# Records provided:
========

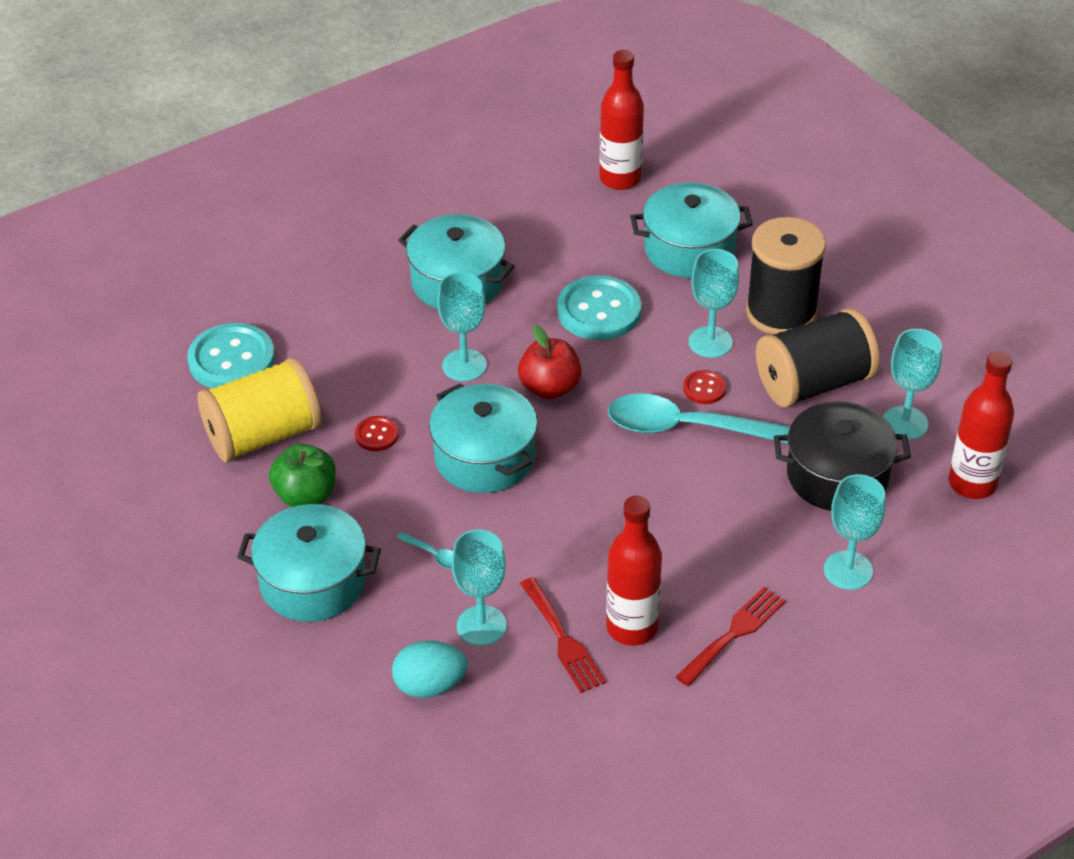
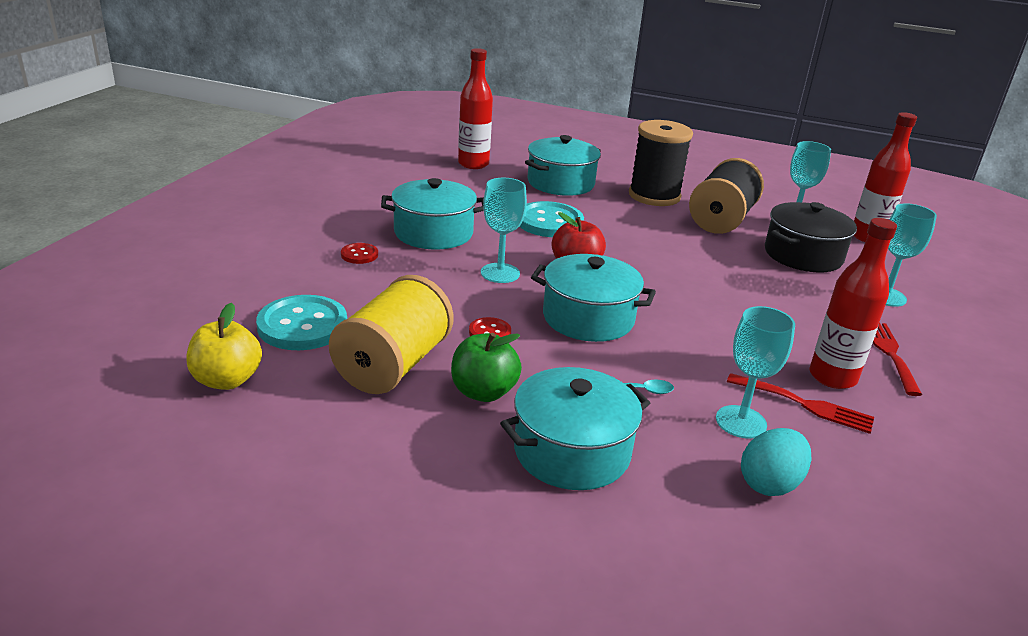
camera: 40 degrees left, 15 degrees down
(131, 395) = (227, 380): none -> yellow apple
(685, 427) = (688, 260): turquoise spoon -> none
(704, 388) = (668, 239): red button -> red button (359, 255)
(710, 342) = (637, 218): turquoise goblet -> none

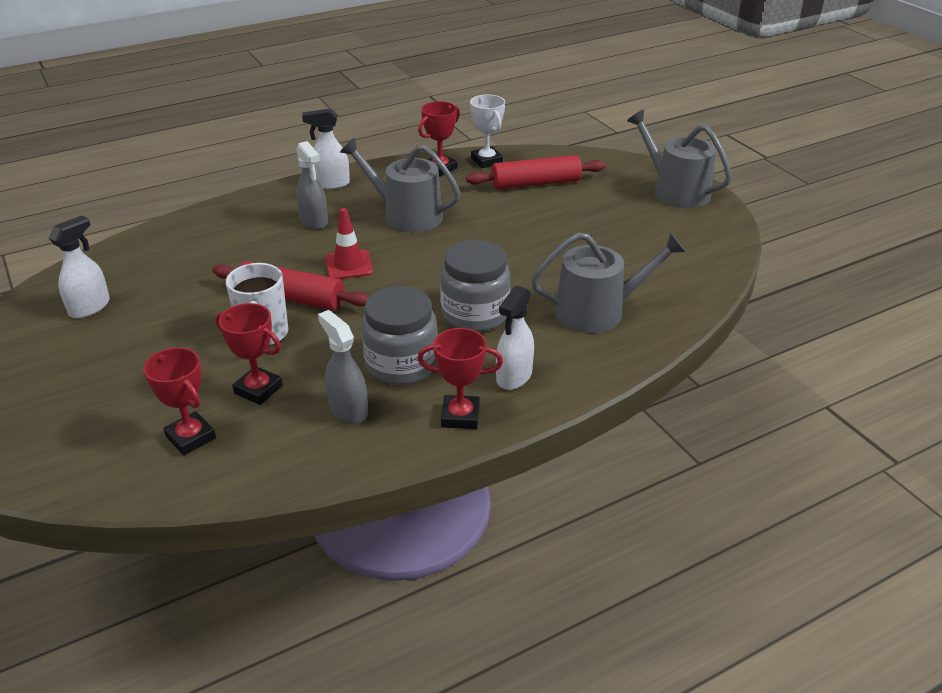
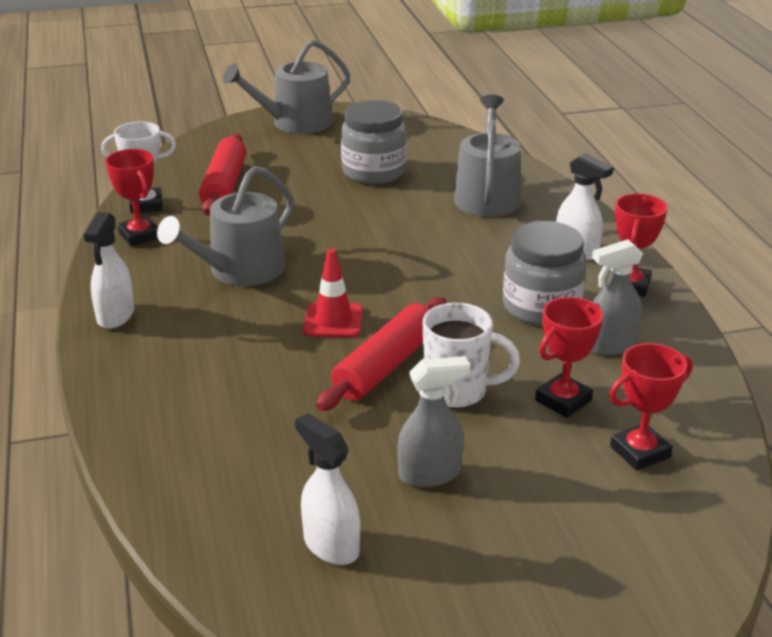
camera: 75 degrees left, 5 degrees down
(314, 221) = (209, 337): grey spray bottle -> grey spray bottle (430, 474)
(475, 314) = (467, 256): grey jar -> grey jar (374, 172)

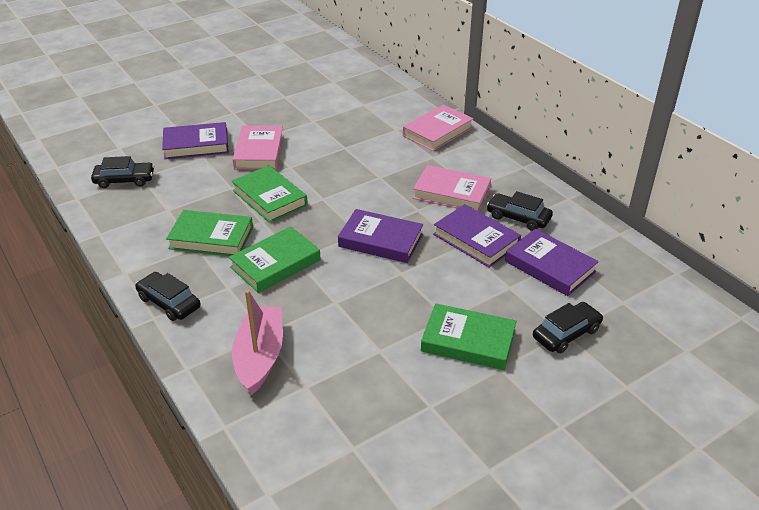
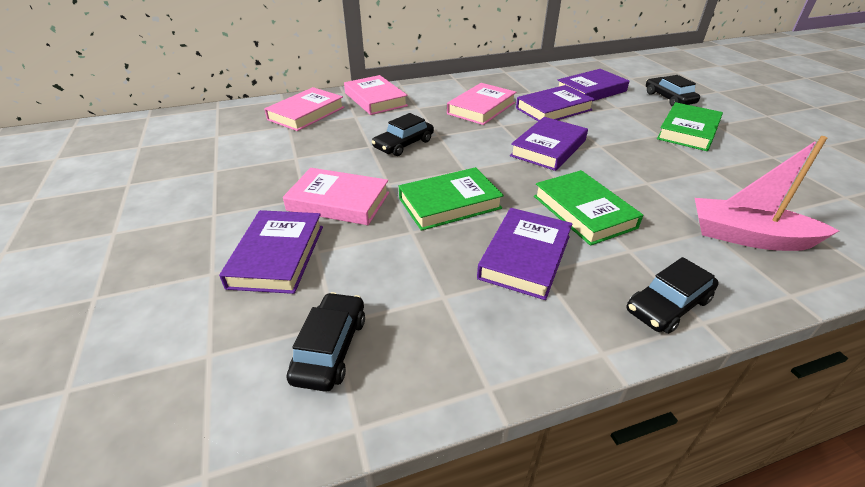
camera: 75 degrees left, 0 degrees up
(211, 238) = (525, 257): green book -> purple book
(389, 106) = (306, 113): none -> pink book
(518, 218) = (526, 90): black car -> black car (403, 144)

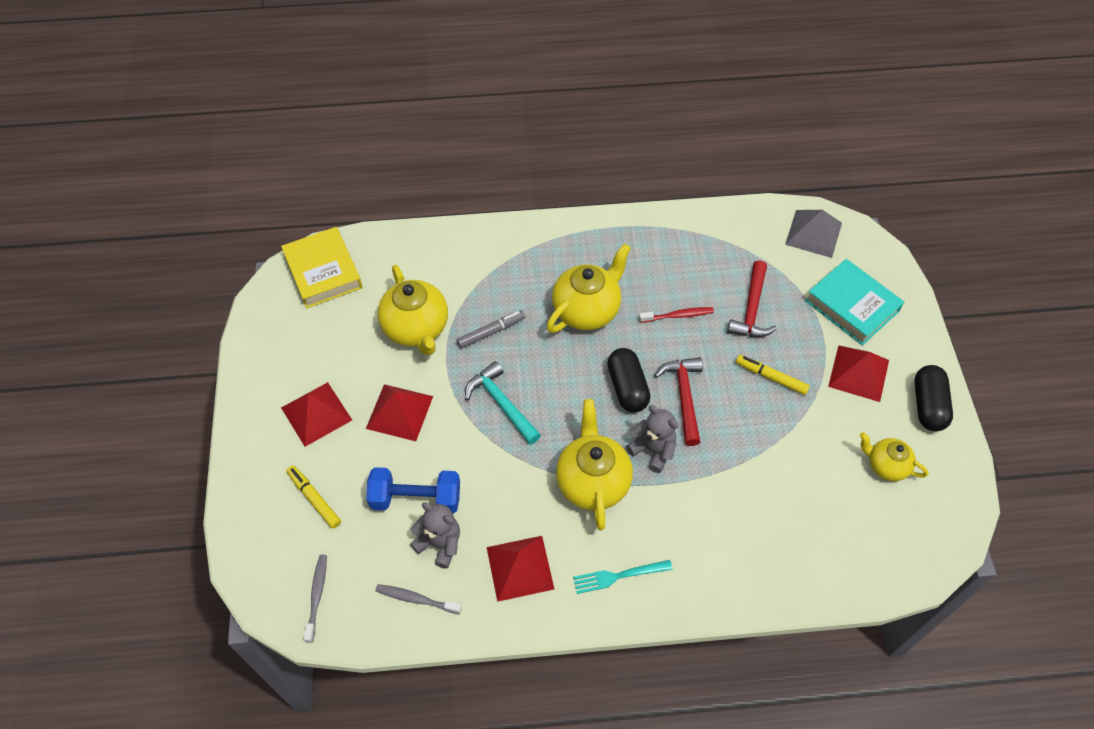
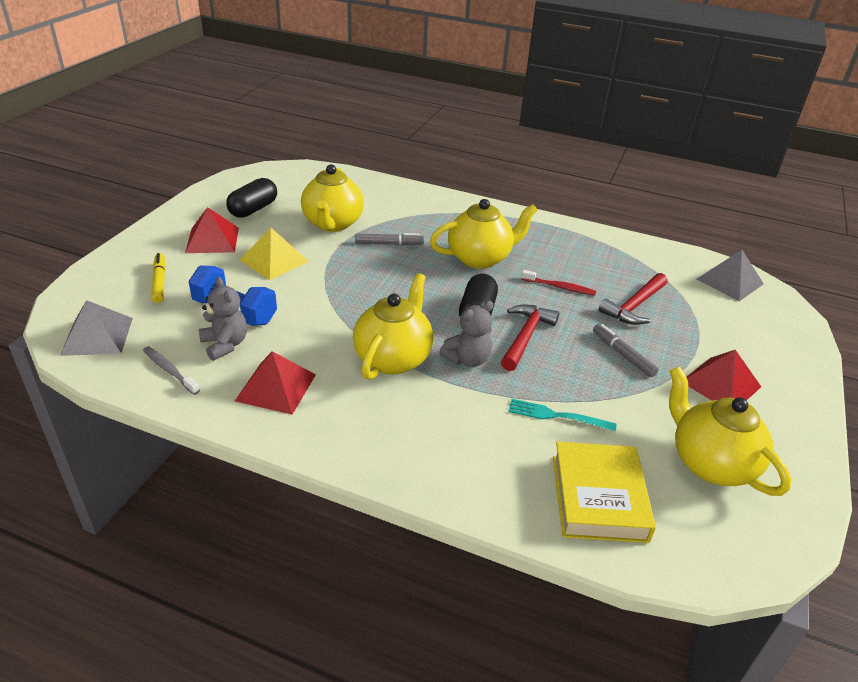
camera: 25 degrees right, 20 degrees down
(317, 596) = (97, 336): grey toothbrush -> grey pyramid
(323, 271) = (295, 177): yellow book -> yellow book (599, 498)
(399, 412) = (274, 260): red pyramid -> yellow pyramid
(501, 403) = (359, 284): turquoise hammer -> none
(618, 576) = (359, 431): turquoise fork -> turquoise fork (556, 416)
(653, 450) = (467, 359): grey teddy bear -> grey teddy bear turned 75 degrees clockwise
(771, 377) = (623, 354): yellow marker -> grey marker
(852, 306) = (741, 337): turquoise book -> none
(886, 466) = (710, 463): yellow teapot -> yellow teapot, size x1.71
(928, 405) = (789, 435): black capsule -> black capsule (253, 209)

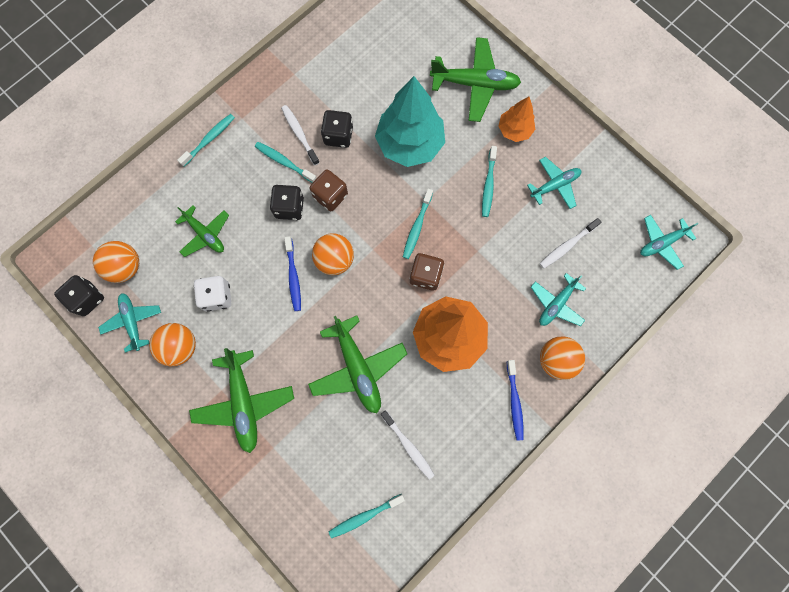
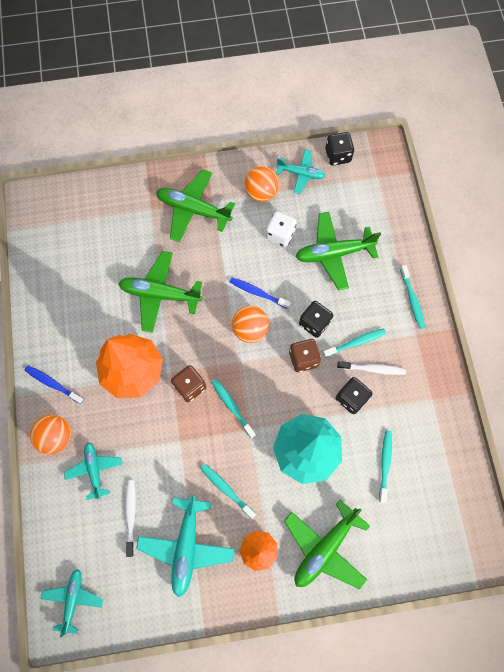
camera: 125 degrees right, 5 degrees down
(126, 267) = (345, 190): orange ball -> none
(205, 234) = (334, 253): green plane -> green plane, size x1.60
(365, 516) = (64, 237): turquoise toothbrush -> turquoise toothbrush (385, 464)
(408, 446) = (83, 292): white toothbrush -> none
(554, 185) = (186, 546): turquoise plane -> turquoise plane, size x1.60

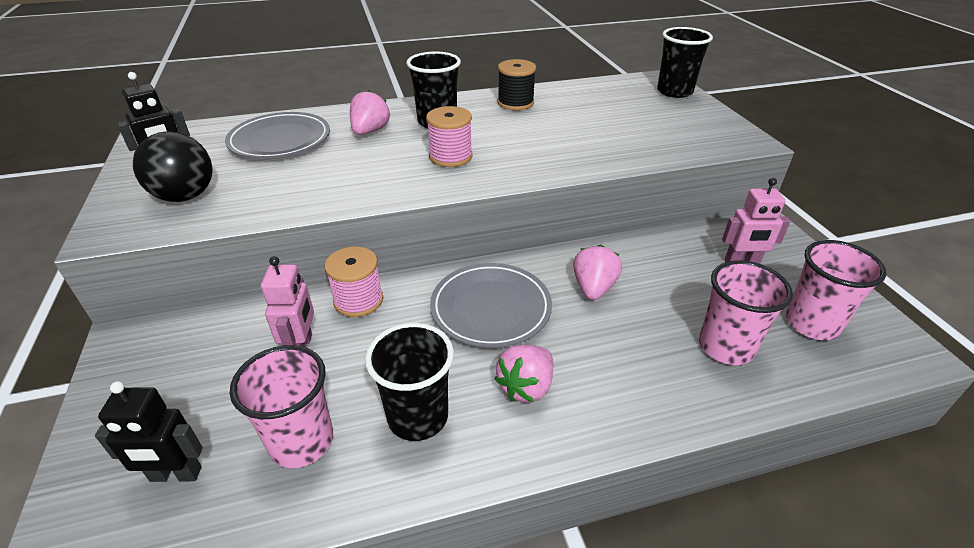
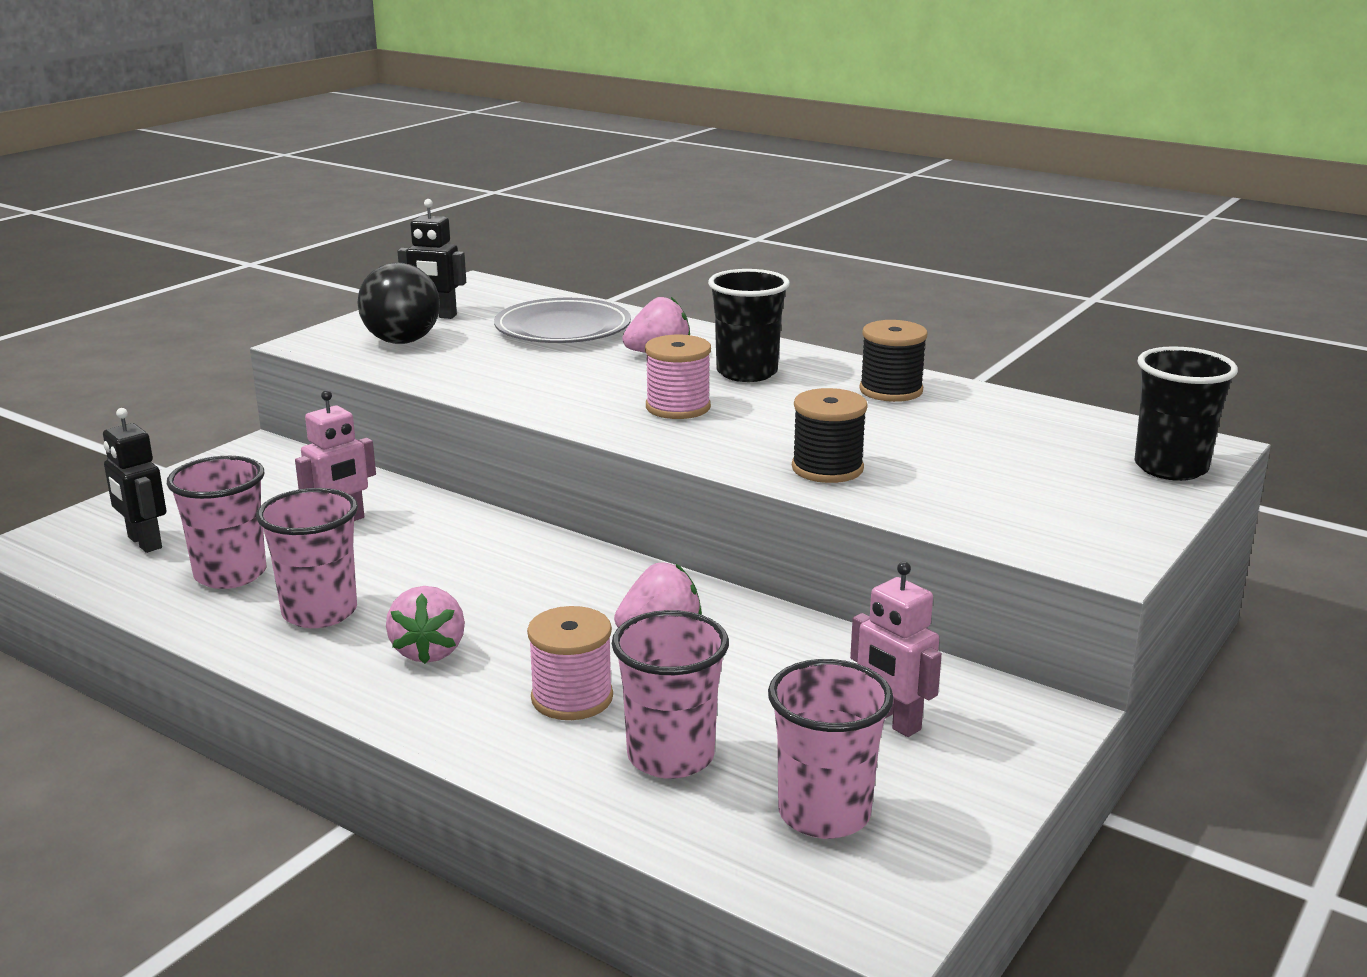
camera: 50 degrees right, 15 degrees down
(358, 300) = (442, 516): pink spool -> pink spool (572, 698)
(418, 417) = (320, 612): black cup -> pink cup
(491, 308) = (529, 586): grey plate -> none
(526, 387) = (429, 651): pink strawberry -> pink strawberry turned 90 degrees counterclockwise
(584, 154) = (827, 468): none -> black spool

========

# What is expected:
Give back exactly, and solely, the section of the data above bounded by the line containing "(710, 342) = (637, 218): turquoise" and the line containing "(317, 596) = (97, 336): grey", both bounding lines included and pictures omitted.

# Answer below:
(710, 342) = (637, 218): turquoise goblet -> none

camera: 75 degrees left, 5 degrees down
(314, 221) = (209, 337): grey spray bottle -> grey spray bottle (430, 474)
(475, 314) = (467, 256): grey jar -> grey jar (374, 172)

camera: 75 degrees left, 0 degrees up
(211, 238) = (525, 257): green book -> purple book
(389, 106) = (306, 113): none -> pink book
(518, 218) = (526, 90): black car -> black car (403, 144)

camera: 25 degrees right, 20 degrees down
(317, 596) = (97, 336): grey toothbrush -> grey pyramid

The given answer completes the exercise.